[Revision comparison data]
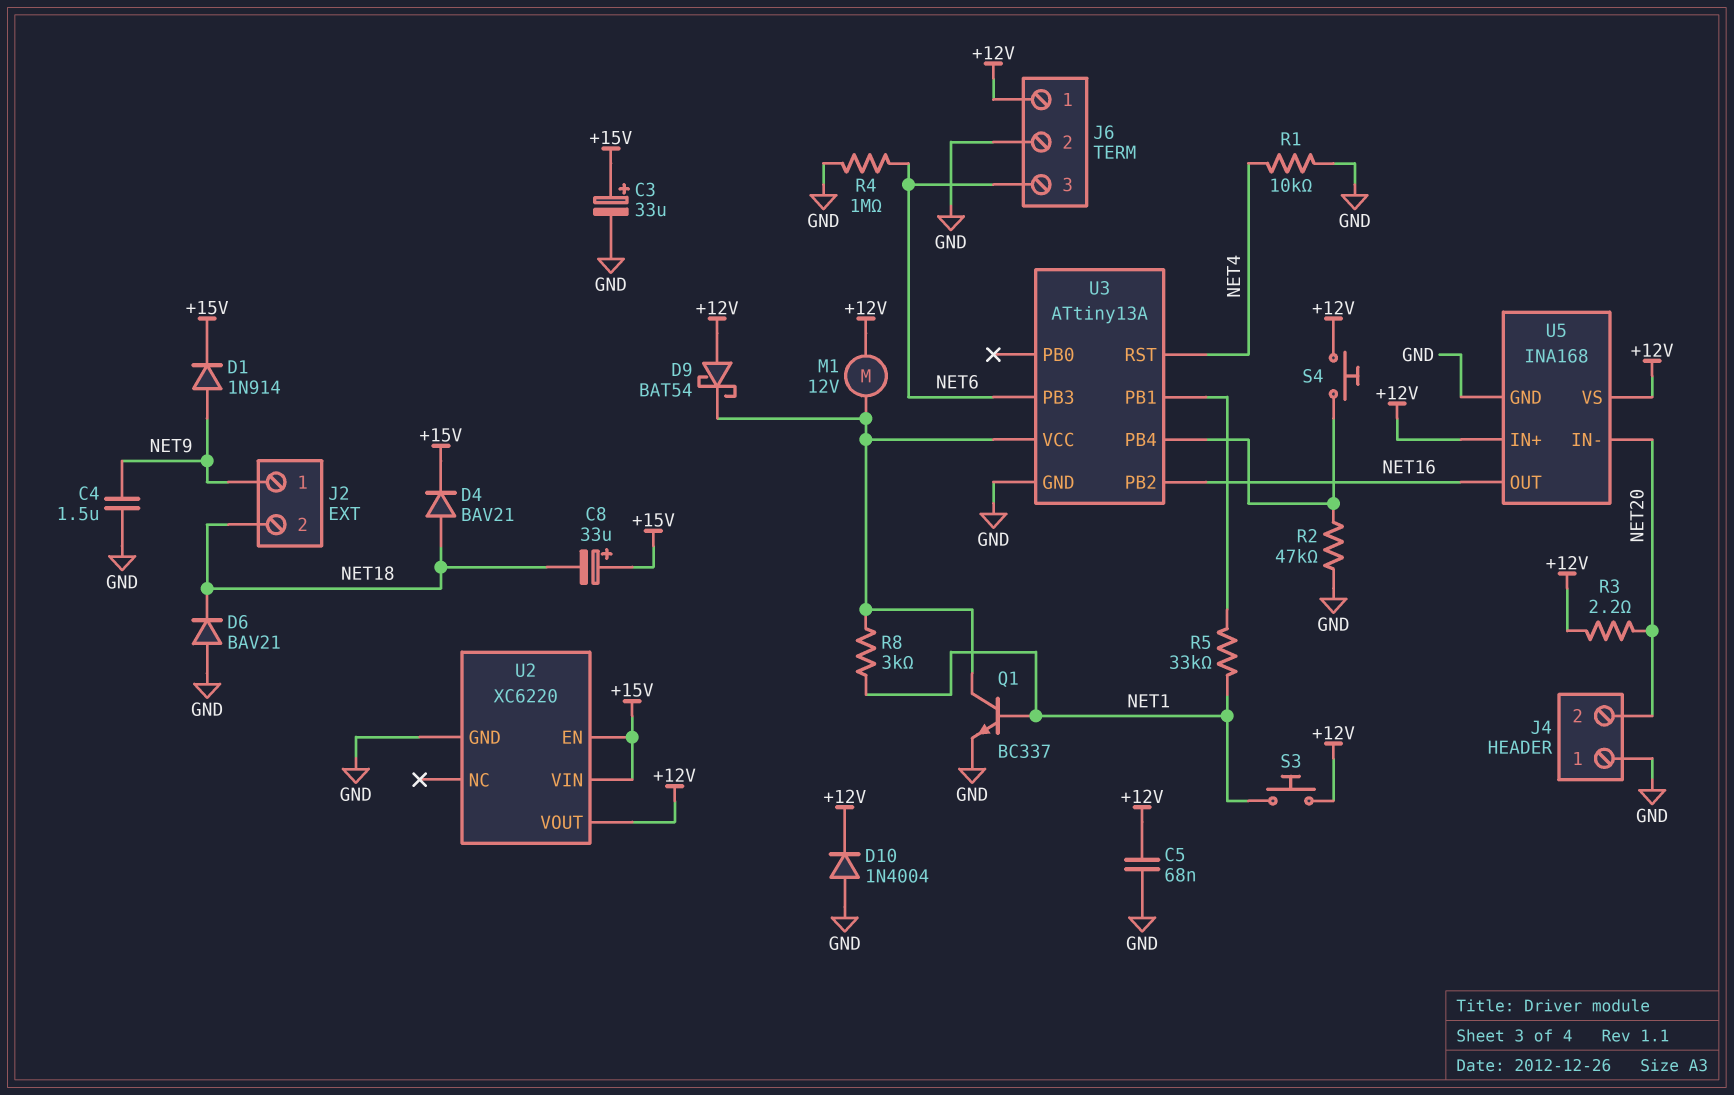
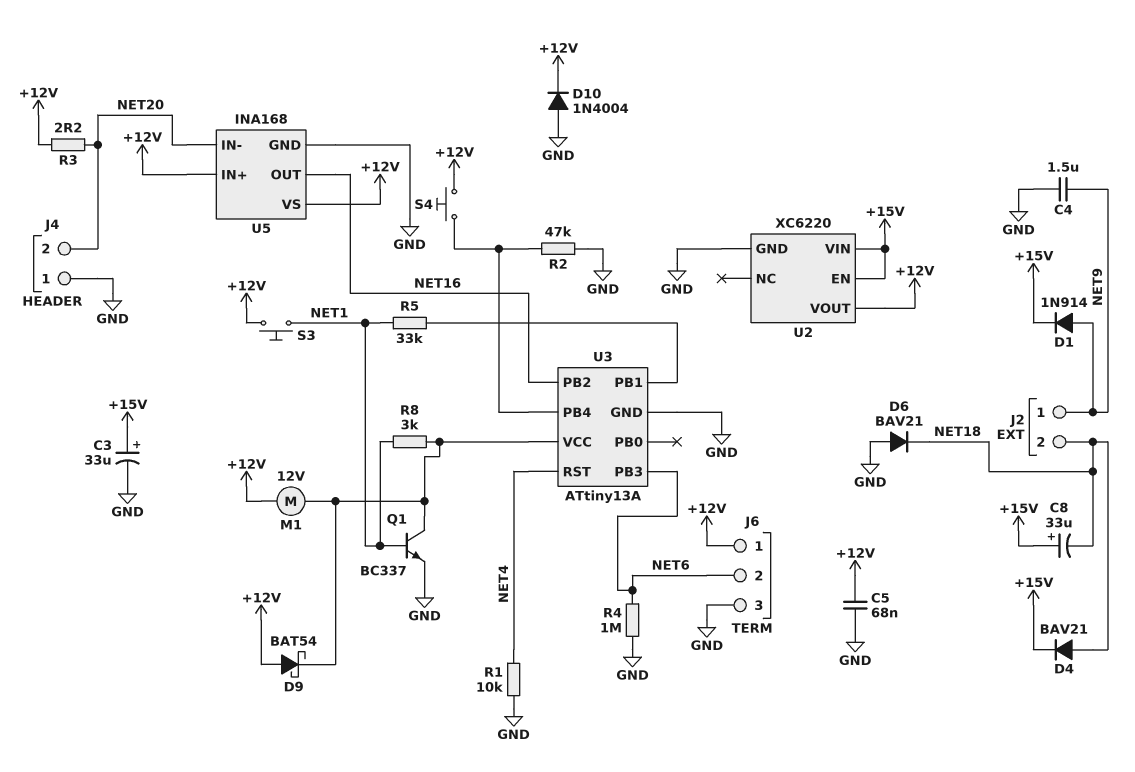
J6 pin 2: GND -> NET6
J6 pin 3: NET6 -> GND

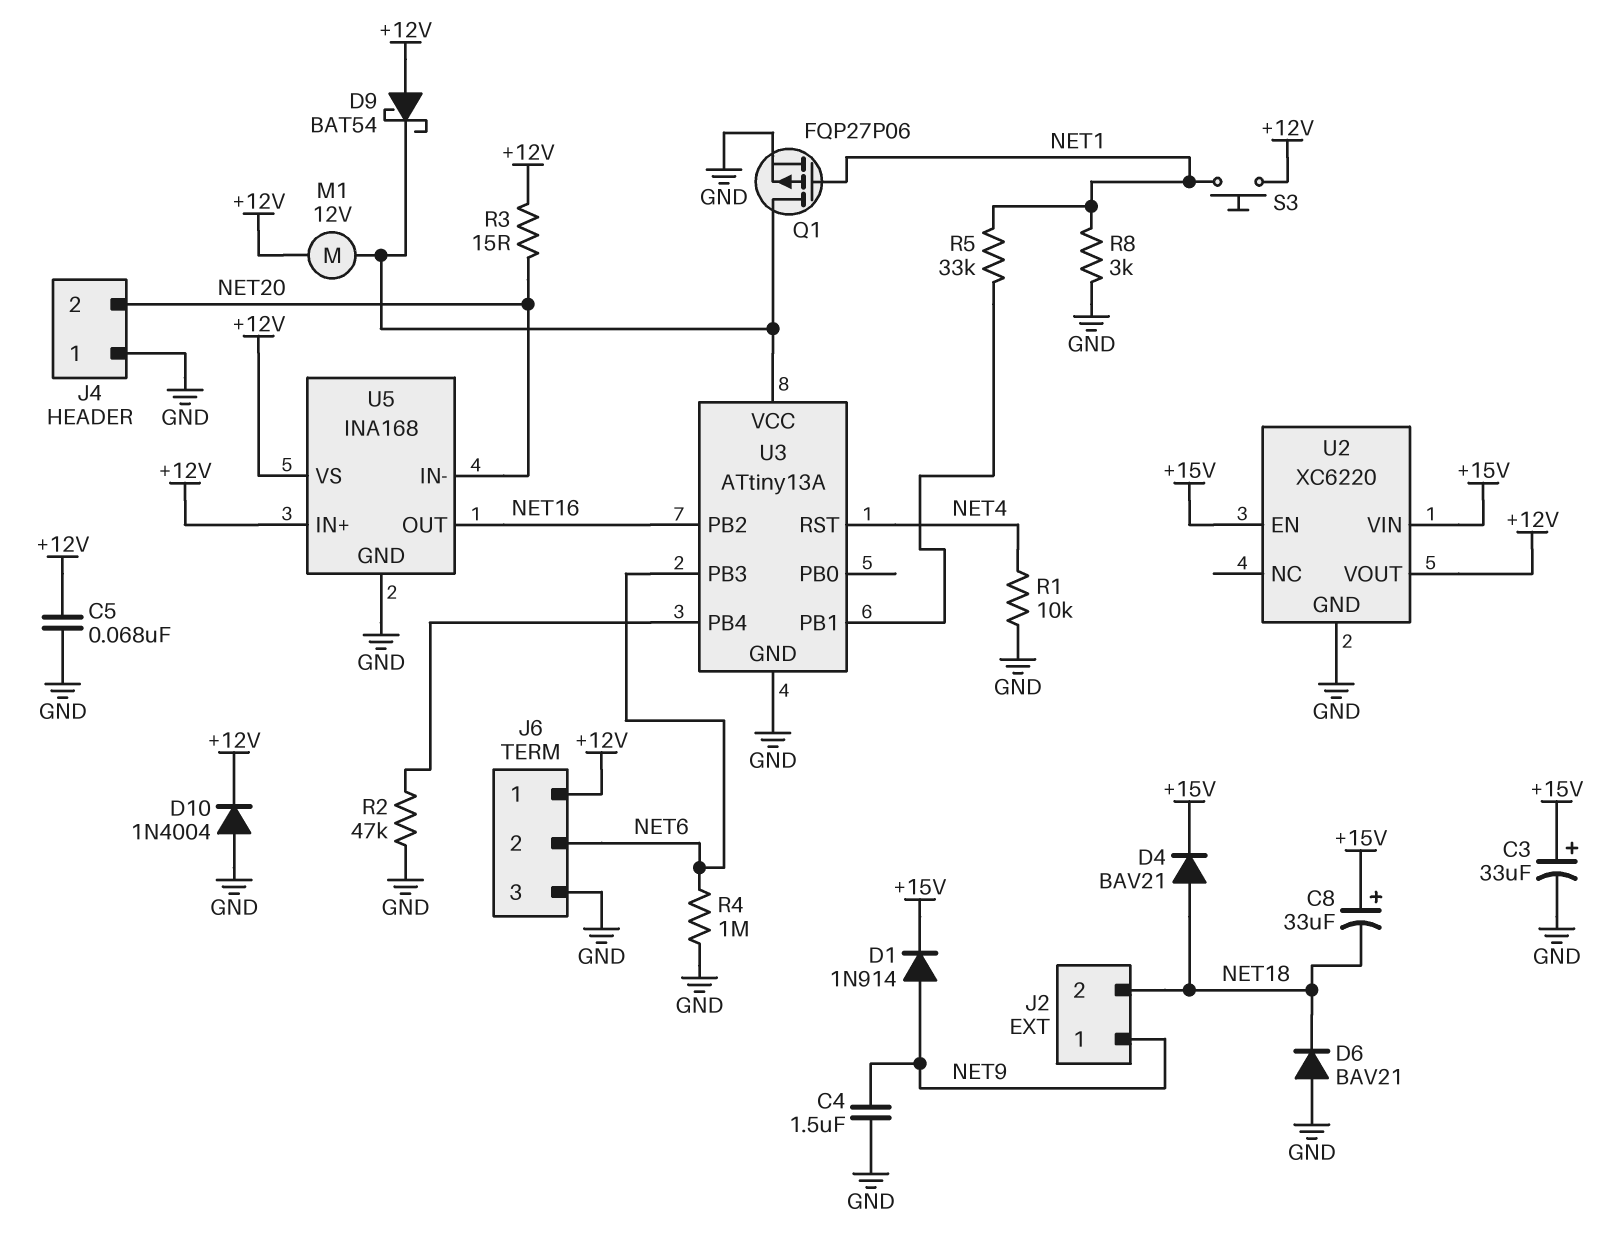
Q1: NPN BC337 (B NET1, C U3/VCC, E GND) -> PMOS FQP27P06 (G NET1, D U3/VCC, S GND)
R3: 2.2 (+12V, NET20) -> 15 (+12V, NET20)
R8: 3k (NET1, U3/VCC) -> 3k (GND, NET1)
S4: button (+12V, U3/PB4) -> none

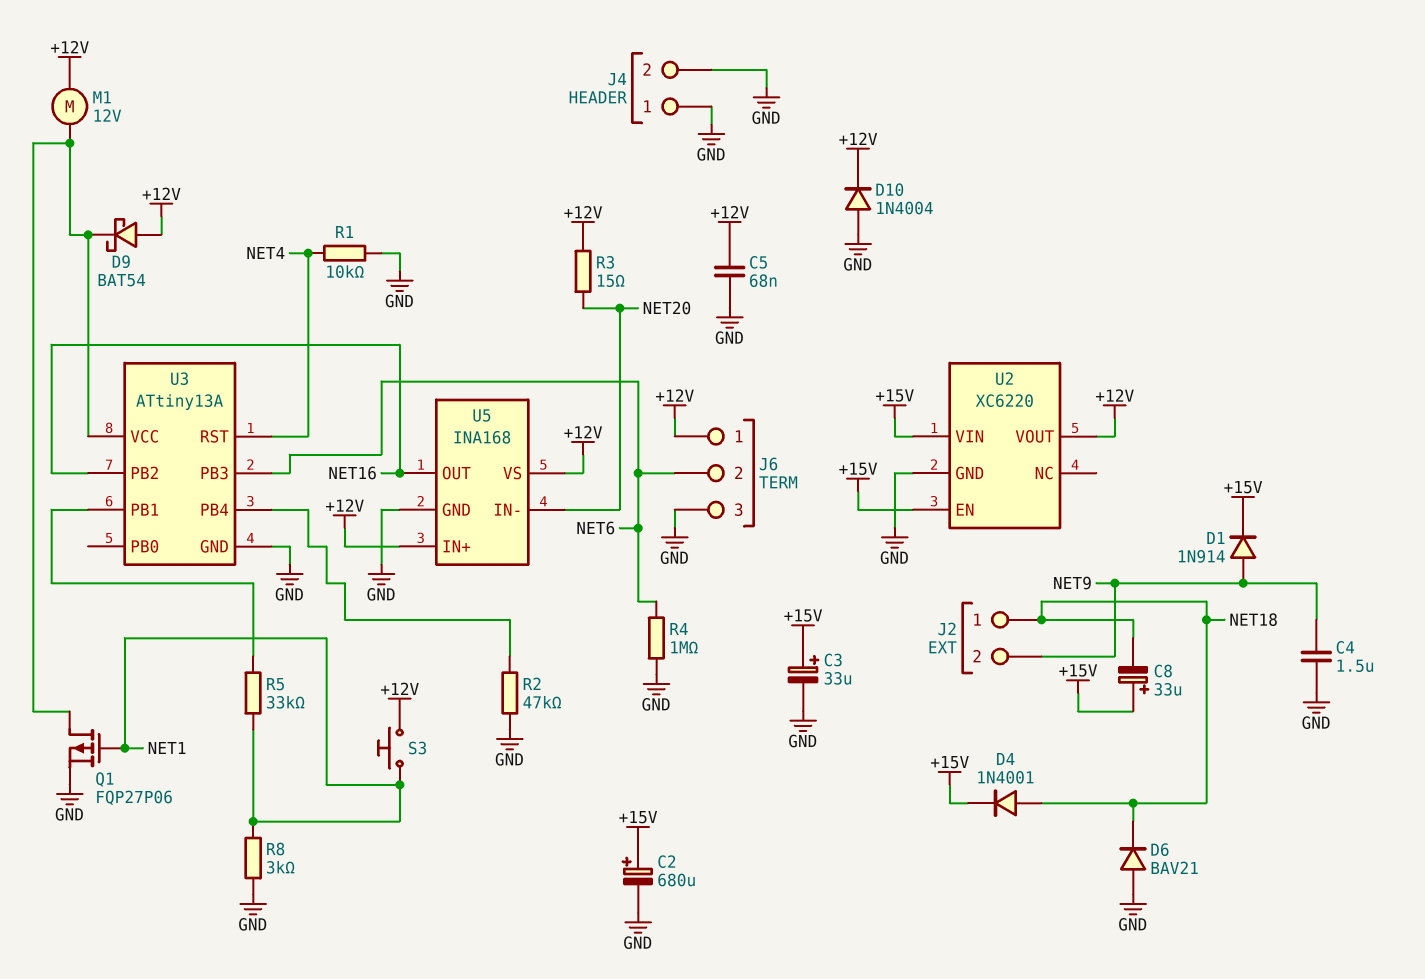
C2: none -> 680uF (plus +15V, minus GND)
D4: diode BAV21 (A NET18, K +15V) -> diode 1N4001 (A NET18, K +15V)
J2 pin 1: NET9 -> NET18
J2 pin 2: NET18 -> NET9
J4 pin 2: NET20 -> GND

*YOUR GOAL*. Given the word "none", show every line of the records that contains it.

*EXERCISE RESULT*.
S4: button (+12V, U3/PB4) -> none
C2: none -> 680uF (plus +15V, minus GND)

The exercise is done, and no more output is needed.